▸ **The data**
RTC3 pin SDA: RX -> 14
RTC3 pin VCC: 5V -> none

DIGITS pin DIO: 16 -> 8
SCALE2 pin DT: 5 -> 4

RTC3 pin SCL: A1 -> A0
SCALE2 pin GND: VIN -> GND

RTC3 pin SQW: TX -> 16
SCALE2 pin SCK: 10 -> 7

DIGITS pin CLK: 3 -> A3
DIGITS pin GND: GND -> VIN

* * *

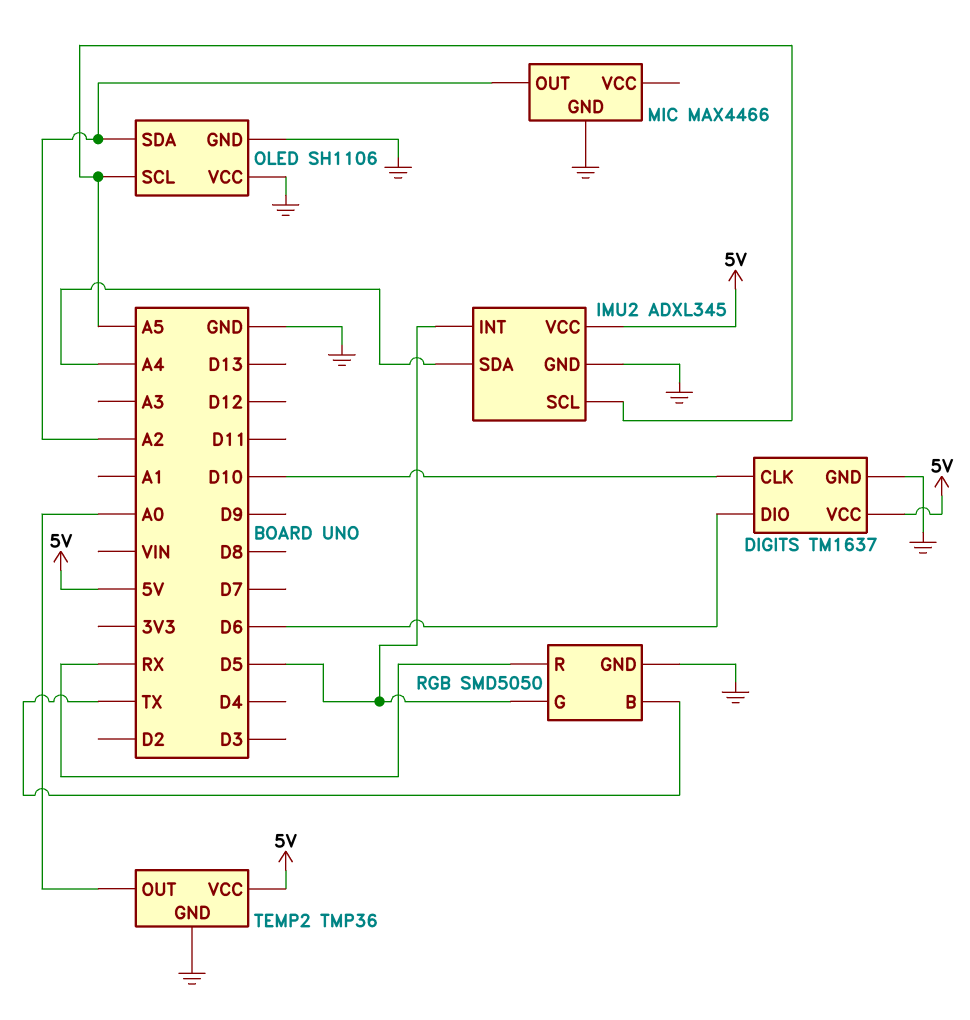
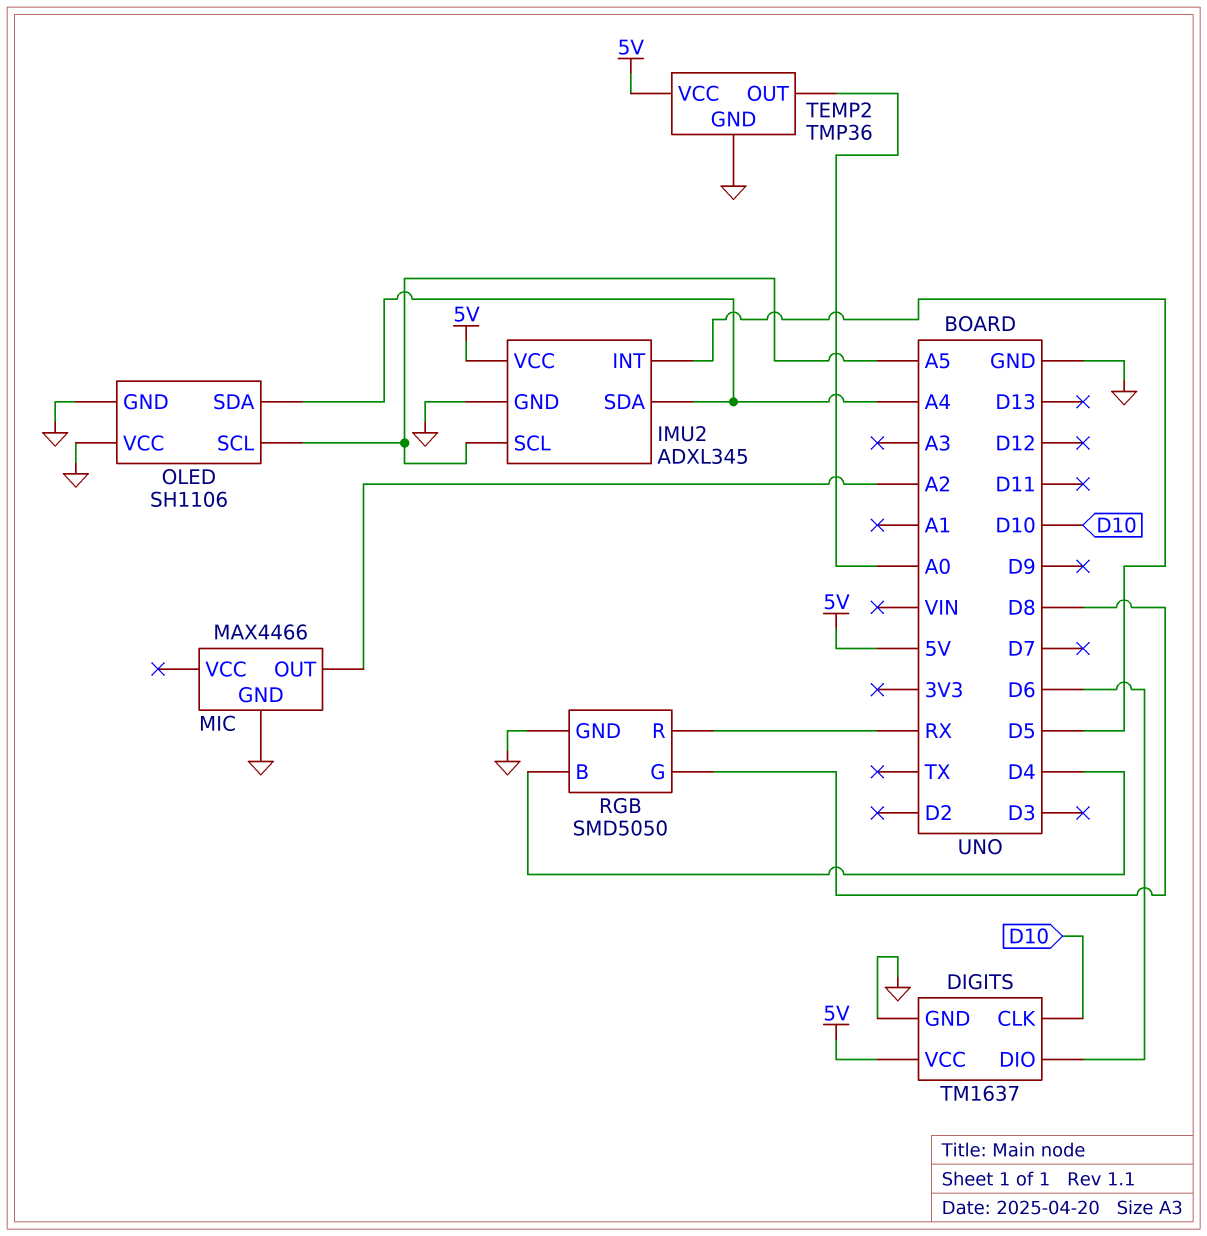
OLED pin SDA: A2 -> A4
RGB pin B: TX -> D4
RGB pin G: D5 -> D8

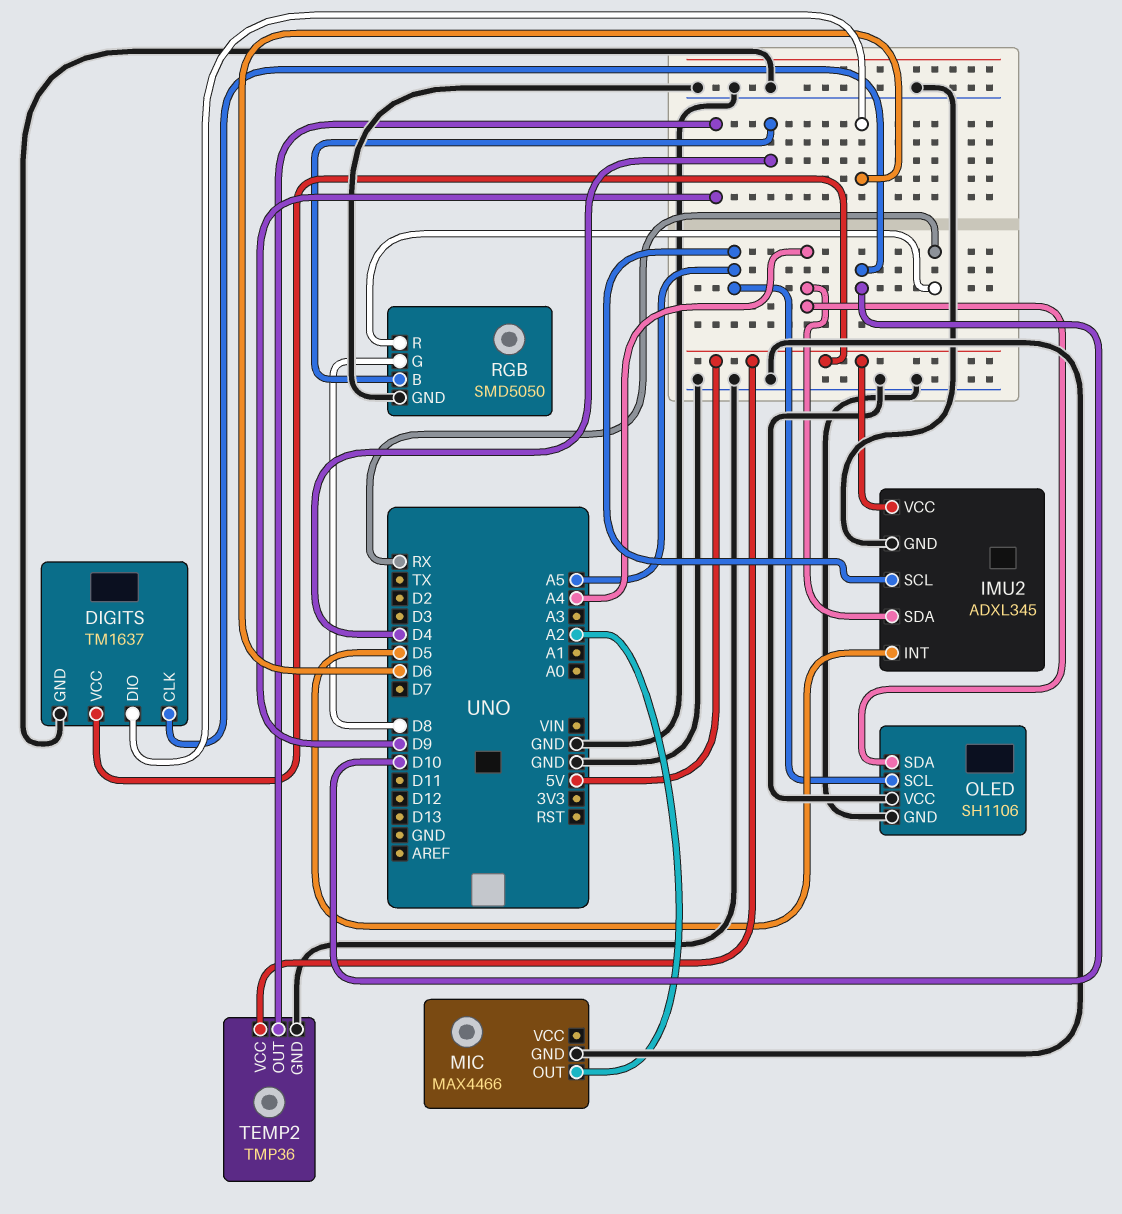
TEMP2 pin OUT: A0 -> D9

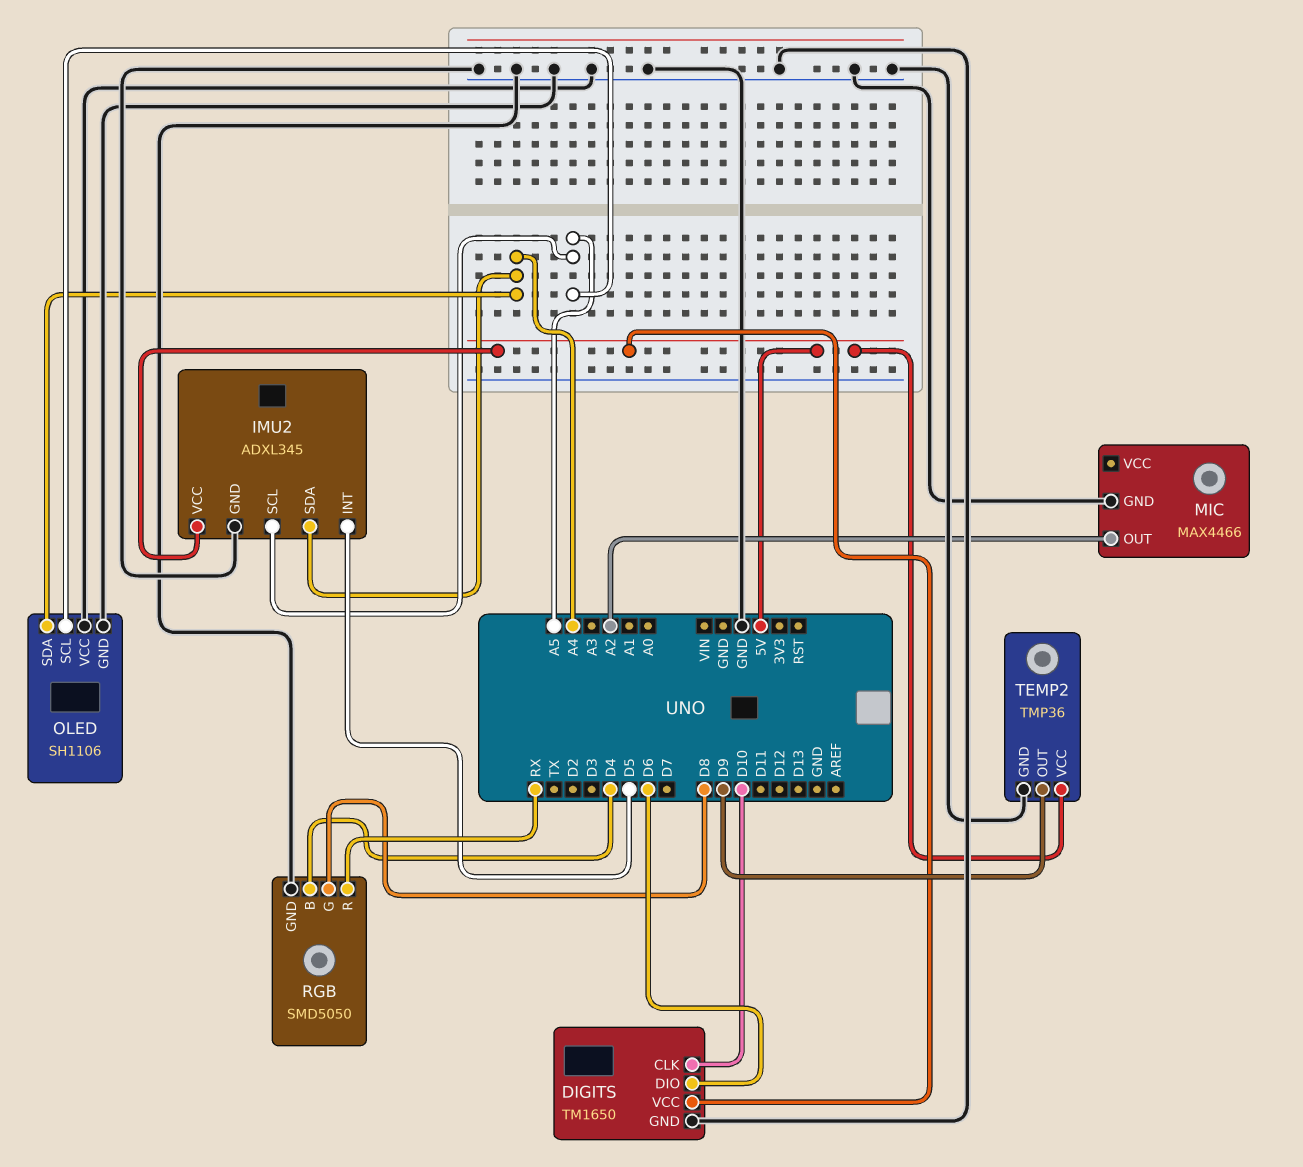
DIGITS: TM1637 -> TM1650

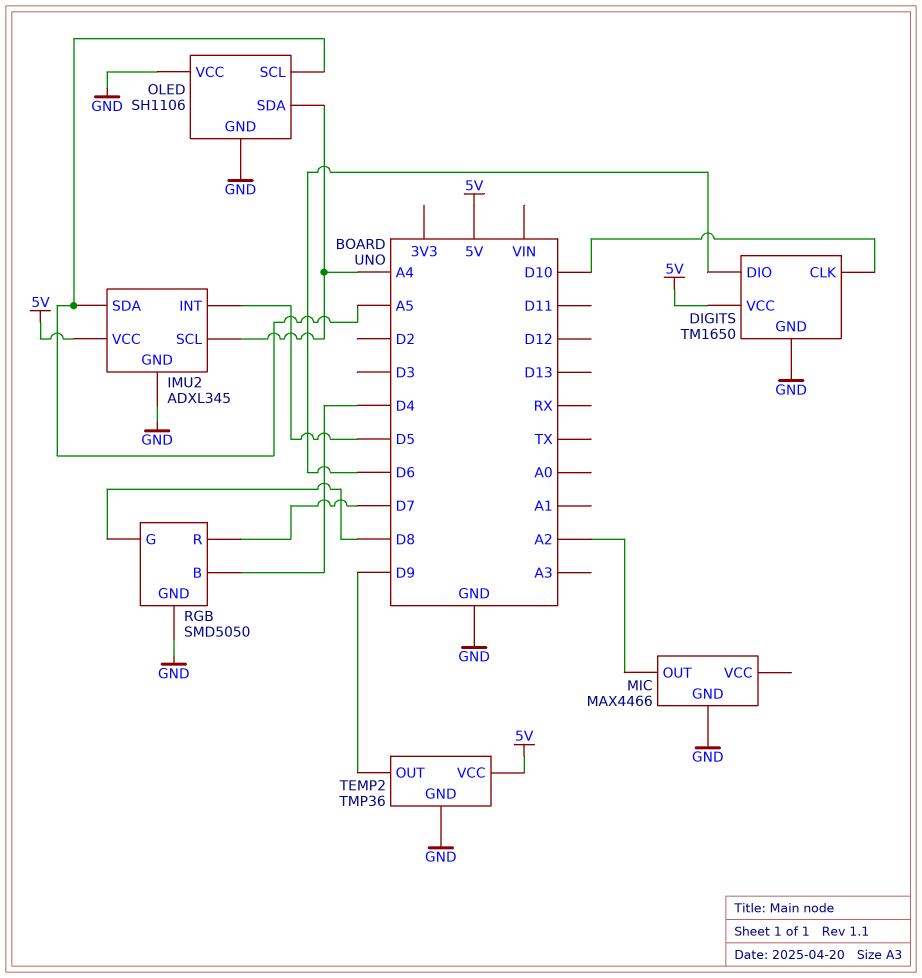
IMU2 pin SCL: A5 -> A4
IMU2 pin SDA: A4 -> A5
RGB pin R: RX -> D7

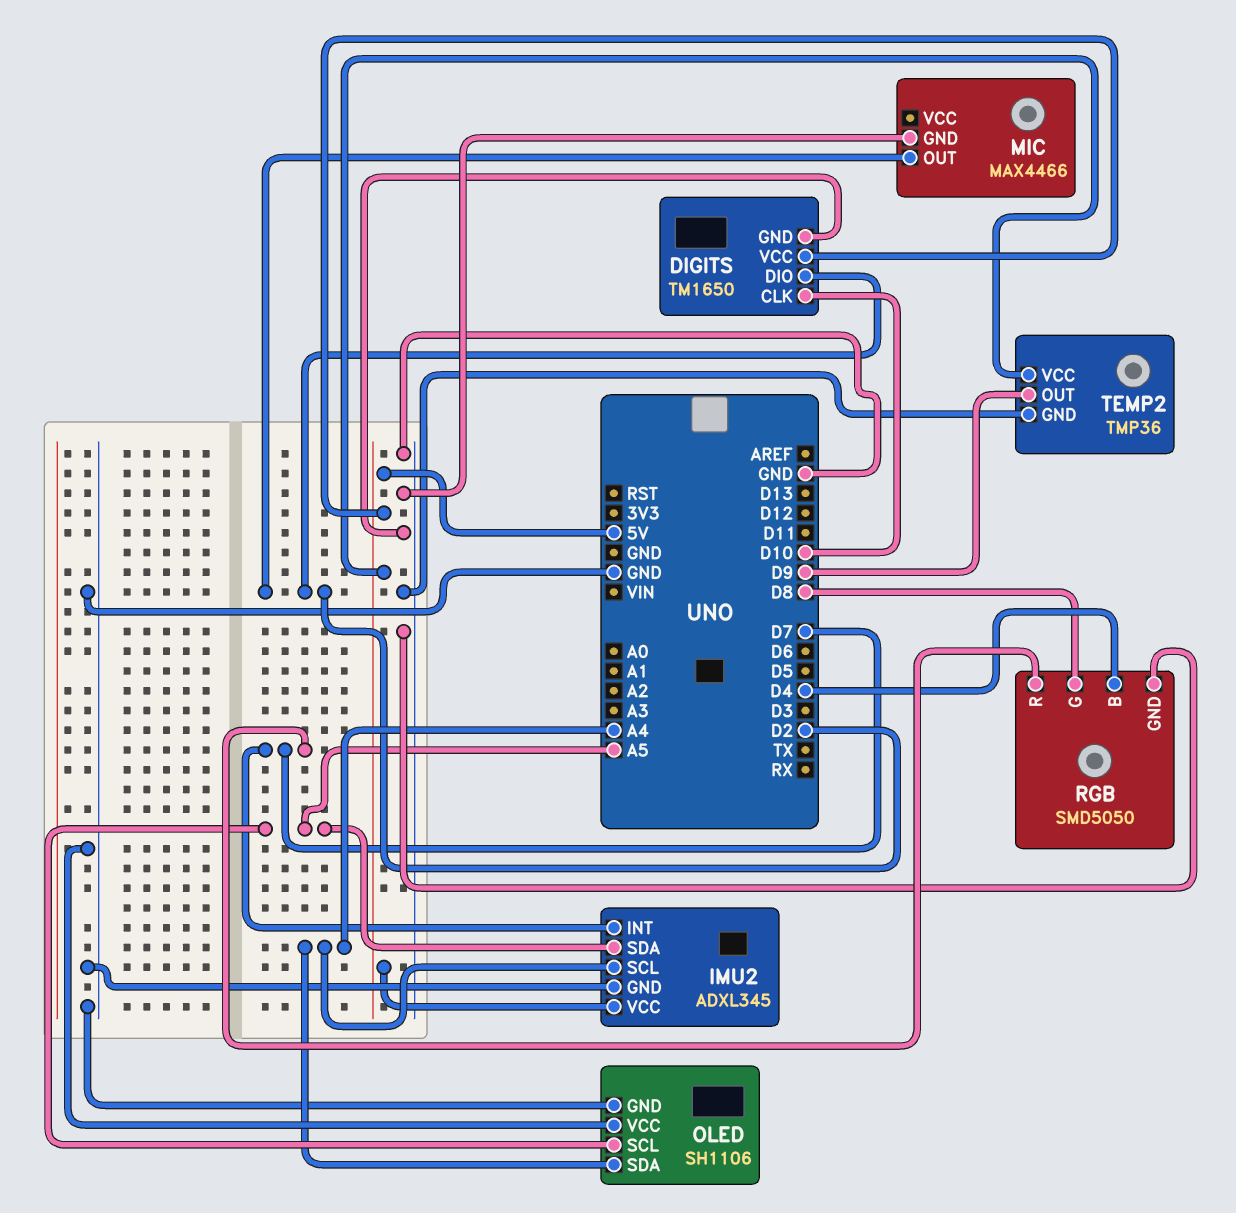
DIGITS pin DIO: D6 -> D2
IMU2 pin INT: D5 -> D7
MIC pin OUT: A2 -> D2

...

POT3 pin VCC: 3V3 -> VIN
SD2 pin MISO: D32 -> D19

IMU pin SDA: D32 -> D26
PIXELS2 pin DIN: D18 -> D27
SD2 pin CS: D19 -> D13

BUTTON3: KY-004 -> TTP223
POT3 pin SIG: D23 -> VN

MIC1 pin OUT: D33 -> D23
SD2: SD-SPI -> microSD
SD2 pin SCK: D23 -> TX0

▸ **Exercise directions**
In the entries above, find the line containing "IMU2 pin SDA: A4 -> A5" and the line containing "MIC pin OUT: A2 -> D2", then copy both and every line between them exactly, without any picture.

▸ **Reply to the exercise**
IMU2 pin SDA: A4 -> A5
RGB pin R: RX -> D7

DIGITS pin DIO: D6 -> D2
IMU2 pin INT: D5 -> D7
MIC pin OUT: A2 -> D2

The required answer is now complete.